Your goal
Go to the line below containing "grey goblet [159,219,208,292]" and print exactly from there through the line containing "green notebook [446,285,562,352]", both included. Print nothing else.

**** Provided entries

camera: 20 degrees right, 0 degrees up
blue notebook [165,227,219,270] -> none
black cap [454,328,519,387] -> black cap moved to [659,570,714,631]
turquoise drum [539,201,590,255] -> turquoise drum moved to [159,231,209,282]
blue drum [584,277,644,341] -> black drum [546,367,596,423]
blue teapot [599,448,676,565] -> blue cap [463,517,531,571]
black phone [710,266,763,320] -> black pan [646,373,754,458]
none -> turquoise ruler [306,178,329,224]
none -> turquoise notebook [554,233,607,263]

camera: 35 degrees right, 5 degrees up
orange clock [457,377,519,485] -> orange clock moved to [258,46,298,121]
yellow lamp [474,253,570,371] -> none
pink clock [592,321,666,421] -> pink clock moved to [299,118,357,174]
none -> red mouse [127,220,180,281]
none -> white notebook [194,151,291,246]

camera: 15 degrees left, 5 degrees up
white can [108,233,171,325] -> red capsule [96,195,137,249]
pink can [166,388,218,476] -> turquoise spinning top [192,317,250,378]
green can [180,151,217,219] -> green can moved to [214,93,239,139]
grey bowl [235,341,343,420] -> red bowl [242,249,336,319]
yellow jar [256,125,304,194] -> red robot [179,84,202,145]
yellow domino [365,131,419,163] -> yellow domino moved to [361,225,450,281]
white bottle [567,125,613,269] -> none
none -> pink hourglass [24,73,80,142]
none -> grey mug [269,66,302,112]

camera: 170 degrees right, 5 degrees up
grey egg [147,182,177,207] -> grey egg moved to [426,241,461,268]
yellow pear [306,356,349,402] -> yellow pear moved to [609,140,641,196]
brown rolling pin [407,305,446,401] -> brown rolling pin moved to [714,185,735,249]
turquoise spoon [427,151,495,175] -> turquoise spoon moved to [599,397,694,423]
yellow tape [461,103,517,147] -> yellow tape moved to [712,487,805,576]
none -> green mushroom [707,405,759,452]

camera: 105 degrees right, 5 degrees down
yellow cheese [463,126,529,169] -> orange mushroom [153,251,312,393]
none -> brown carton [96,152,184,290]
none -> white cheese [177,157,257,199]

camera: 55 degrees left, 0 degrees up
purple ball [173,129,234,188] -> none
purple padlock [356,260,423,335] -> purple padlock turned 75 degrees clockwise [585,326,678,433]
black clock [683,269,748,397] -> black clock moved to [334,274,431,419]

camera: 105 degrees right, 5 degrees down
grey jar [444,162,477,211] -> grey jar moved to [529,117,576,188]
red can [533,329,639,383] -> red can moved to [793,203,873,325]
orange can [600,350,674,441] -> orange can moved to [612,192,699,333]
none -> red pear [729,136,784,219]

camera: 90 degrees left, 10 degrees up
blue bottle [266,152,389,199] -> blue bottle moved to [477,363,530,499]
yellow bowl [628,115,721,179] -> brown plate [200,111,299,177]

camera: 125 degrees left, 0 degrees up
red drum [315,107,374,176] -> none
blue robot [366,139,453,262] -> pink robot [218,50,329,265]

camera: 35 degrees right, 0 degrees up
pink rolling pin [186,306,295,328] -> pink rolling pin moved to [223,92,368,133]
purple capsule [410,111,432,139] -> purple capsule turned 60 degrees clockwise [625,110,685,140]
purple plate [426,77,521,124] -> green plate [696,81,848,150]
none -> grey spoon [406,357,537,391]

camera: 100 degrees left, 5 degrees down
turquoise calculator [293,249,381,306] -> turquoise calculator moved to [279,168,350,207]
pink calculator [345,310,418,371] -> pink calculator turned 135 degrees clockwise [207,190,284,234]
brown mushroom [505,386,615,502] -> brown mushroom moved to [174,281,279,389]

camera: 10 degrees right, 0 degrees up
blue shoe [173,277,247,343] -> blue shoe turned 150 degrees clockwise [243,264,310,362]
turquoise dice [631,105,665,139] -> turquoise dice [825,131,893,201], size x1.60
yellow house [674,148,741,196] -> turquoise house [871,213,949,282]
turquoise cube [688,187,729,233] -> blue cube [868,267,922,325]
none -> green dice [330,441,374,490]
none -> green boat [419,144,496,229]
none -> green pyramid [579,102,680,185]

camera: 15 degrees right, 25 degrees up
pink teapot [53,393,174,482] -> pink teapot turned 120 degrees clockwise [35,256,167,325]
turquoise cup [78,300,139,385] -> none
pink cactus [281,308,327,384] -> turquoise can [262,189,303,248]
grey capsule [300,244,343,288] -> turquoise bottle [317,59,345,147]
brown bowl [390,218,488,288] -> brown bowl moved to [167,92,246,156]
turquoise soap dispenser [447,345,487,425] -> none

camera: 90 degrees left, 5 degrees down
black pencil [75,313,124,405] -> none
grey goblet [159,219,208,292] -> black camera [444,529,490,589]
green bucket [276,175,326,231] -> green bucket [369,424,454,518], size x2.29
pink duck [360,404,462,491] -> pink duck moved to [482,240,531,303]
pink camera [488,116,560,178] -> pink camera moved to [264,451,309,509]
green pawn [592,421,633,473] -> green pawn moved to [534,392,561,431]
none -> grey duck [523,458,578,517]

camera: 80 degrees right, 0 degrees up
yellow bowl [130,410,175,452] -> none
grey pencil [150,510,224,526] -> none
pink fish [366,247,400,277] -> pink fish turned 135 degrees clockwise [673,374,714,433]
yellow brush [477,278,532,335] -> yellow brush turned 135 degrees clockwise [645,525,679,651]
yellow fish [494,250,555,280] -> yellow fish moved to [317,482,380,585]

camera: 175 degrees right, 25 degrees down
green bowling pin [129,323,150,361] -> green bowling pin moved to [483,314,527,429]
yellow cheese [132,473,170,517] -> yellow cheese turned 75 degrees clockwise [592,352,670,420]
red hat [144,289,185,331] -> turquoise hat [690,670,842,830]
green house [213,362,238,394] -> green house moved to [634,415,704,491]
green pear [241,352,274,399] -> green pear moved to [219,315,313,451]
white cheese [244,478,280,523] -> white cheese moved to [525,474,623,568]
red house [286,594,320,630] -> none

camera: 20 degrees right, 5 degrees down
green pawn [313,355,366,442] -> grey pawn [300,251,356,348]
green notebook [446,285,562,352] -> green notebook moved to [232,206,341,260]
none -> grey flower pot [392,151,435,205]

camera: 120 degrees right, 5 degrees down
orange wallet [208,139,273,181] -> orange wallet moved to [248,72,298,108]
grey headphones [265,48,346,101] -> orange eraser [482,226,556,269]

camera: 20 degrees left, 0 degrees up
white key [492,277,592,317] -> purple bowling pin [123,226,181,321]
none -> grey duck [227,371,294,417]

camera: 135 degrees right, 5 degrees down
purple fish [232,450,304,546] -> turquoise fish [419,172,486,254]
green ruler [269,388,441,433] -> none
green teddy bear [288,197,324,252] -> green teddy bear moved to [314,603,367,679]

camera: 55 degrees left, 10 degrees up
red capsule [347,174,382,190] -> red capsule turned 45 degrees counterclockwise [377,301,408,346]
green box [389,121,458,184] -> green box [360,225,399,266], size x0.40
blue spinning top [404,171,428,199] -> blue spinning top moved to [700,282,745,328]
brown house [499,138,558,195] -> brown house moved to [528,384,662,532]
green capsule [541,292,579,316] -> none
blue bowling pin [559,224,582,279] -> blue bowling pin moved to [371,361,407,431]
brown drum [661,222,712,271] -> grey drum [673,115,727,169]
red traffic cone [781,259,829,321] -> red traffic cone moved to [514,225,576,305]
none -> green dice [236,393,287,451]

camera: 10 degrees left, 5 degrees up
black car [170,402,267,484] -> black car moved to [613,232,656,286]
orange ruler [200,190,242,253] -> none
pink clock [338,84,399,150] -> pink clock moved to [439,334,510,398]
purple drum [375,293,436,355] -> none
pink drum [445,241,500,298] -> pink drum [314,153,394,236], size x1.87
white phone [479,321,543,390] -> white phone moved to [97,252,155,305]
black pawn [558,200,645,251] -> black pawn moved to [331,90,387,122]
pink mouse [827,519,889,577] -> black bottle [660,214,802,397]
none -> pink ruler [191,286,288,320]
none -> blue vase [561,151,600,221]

********

Exercise output
grey goblet [159,219,208,292] -> black camera [444,529,490,589]
green bucket [276,175,326,231] -> green bucket [369,424,454,518], size x2.29
pink duck [360,404,462,491] -> pink duck moved to [482,240,531,303]
pink camera [488,116,560,178] -> pink camera moved to [264,451,309,509]
green pawn [592,421,633,473] -> green pawn moved to [534,392,561,431]
none -> grey duck [523,458,578,517]

camera: 80 degrees right, 0 degrees up
yellow bowl [130,410,175,452] -> none
grey pencil [150,510,224,526] -> none
pink fish [366,247,400,277] -> pink fish turned 135 degrees clockwise [673,374,714,433]
yellow brush [477,278,532,335] -> yellow brush turned 135 degrees clockwise [645,525,679,651]
yellow fish [494,250,555,280] -> yellow fish moved to [317,482,380,585]

camera: 175 degrees right, 25 degrees down
green bowling pin [129,323,150,361] -> green bowling pin moved to [483,314,527,429]
yellow cheese [132,473,170,517] -> yellow cheese turned 75 degrees clockwise [592,352,670,420]
red hat [144,289,185,331] -> turquoise hat [690,670,842,830]
green house [213,362,238,394] -> green house moved to [634,415,704,491]
green pear [241,352,274,399] -> green pear moved to [219,315,313,451]
white cheese [244,478,280,523] -> white cheese moved to [525,474,623,568]
red house [286,594,320,630] -> none

camera: 20 degrees right, 5 degrees down
green pawn [313,355,366,442] -> grey pawn [300,251,356,348]
green notebook [446,285,562,352] -> green notebook moved to [232,206,341,260]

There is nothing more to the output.